[Entries taken from a collection]
________

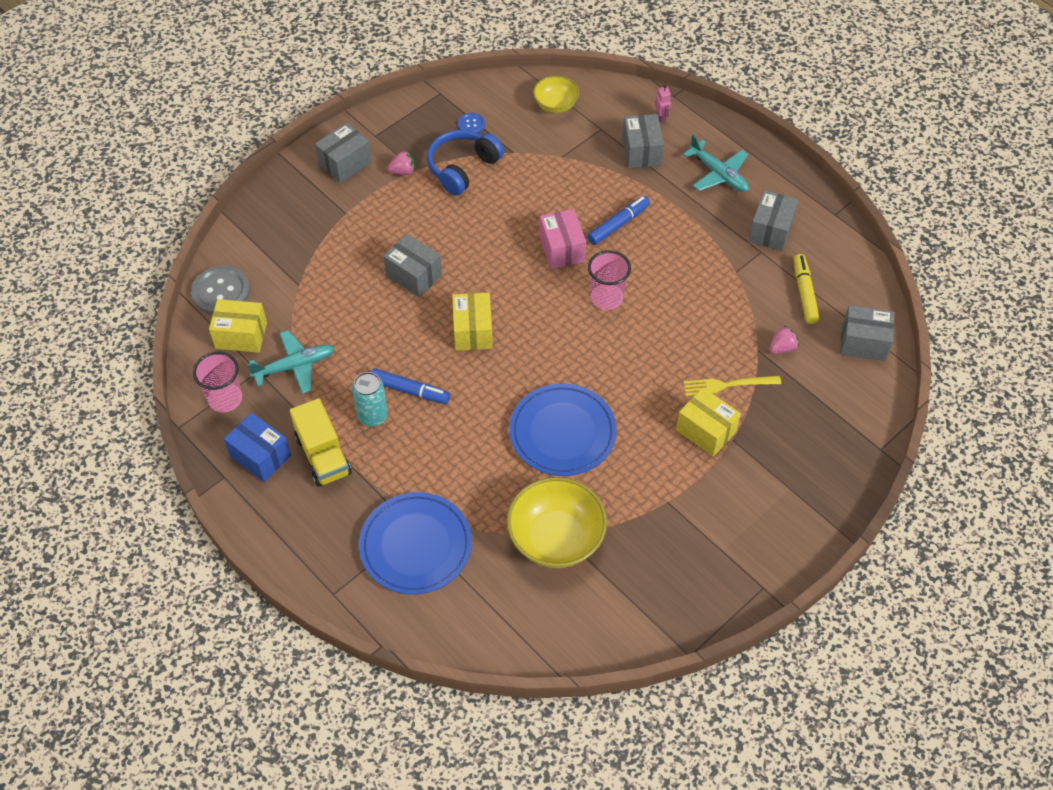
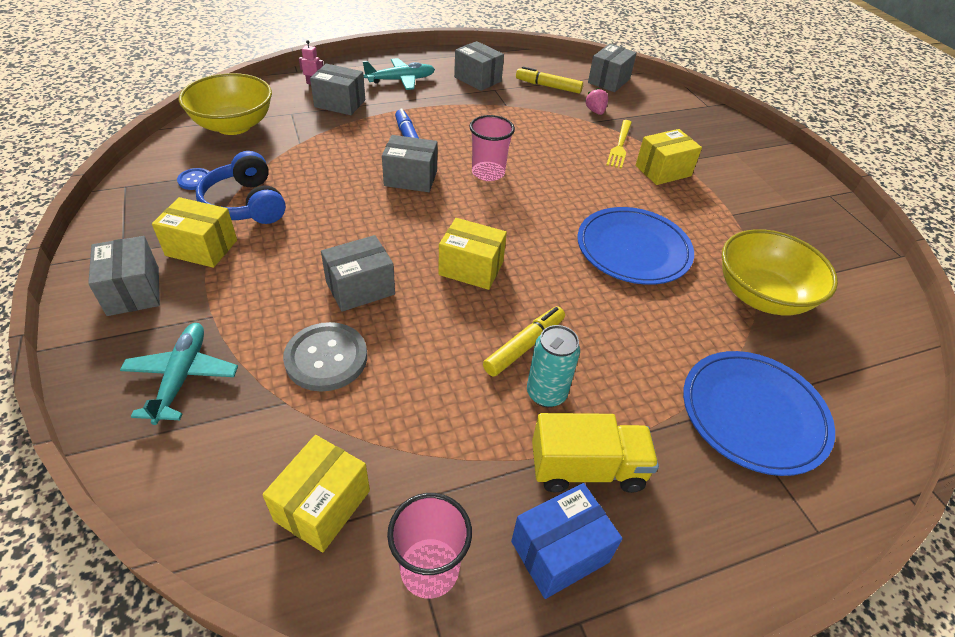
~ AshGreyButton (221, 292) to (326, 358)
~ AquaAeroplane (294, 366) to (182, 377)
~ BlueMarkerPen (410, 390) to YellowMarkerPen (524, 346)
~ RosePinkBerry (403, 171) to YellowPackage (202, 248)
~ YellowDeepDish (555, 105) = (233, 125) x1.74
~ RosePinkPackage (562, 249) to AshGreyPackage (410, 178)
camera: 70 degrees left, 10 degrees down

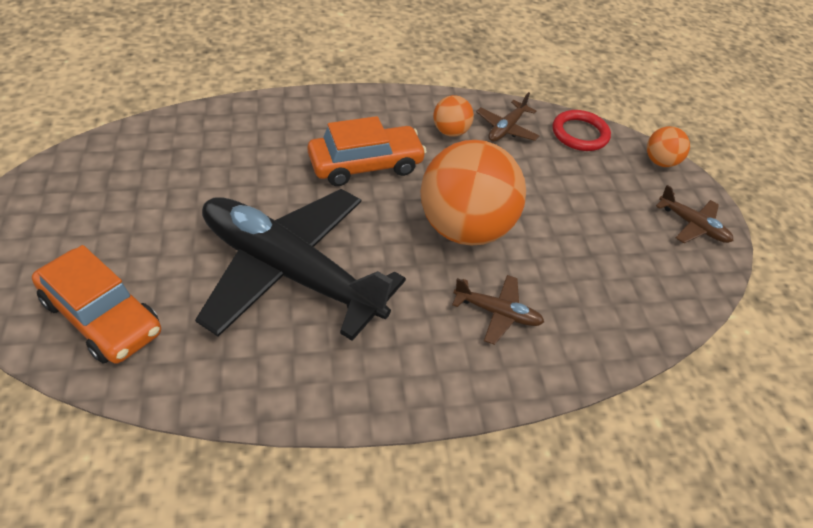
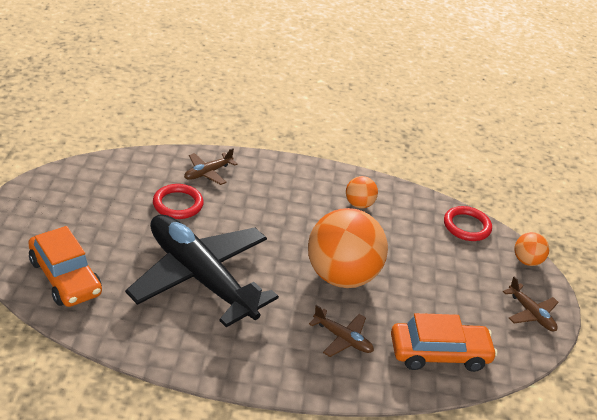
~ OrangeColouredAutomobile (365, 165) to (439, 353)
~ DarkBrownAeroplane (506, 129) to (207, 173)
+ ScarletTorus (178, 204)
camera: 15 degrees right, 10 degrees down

________

Task requirements
Return the line that contains "ScarletTorus (178, 204)" along with every line after it through the end of the entries, exactly, adding nothing.

Answer for this exercise
+ ScarletTorus (178, 204)
camera: 15 degrees right, 10 degrees down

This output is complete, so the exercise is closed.